◆ **Information provided**:
Content starts
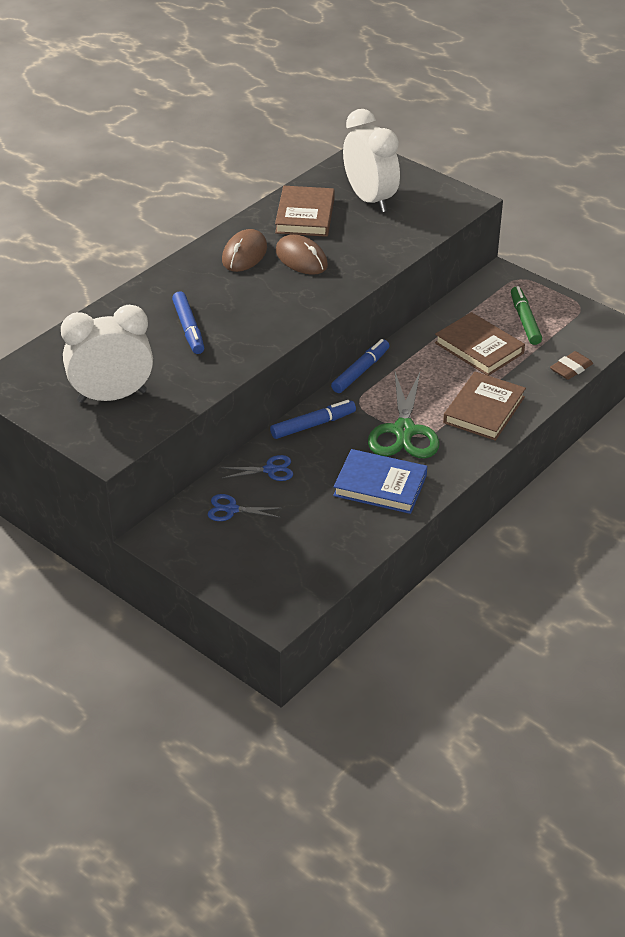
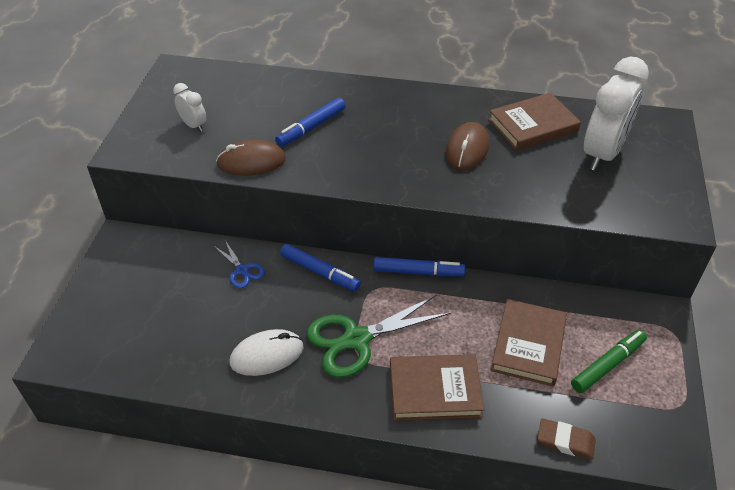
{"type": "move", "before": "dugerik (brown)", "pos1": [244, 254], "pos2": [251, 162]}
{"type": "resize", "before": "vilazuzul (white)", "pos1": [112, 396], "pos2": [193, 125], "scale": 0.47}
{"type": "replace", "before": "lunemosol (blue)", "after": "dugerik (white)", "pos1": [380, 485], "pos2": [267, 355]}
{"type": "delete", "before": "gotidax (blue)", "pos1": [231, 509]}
Content ends
◆ **Description of the task**:
Retype the listing exactly and drop the pictures.

◆ **Exercise result**:
{"type": "move", "before": "dugerik (brown)", "pos1": [244, 254], "pos2": [251, 162]}
{"type": "resize", "before": "vilazuzul (white)", "pos1": [112, 396], "pos2": [193, 125], "scale": 0.47}
{"type": "replace", "before": "lunemosol (blue)", "after": "dugerik (white)", "pos1": [380, 485], "pos2": [267, 355]}
{"type": "delete", "before": "gotidax (blue)", "pos1": [231, 509]}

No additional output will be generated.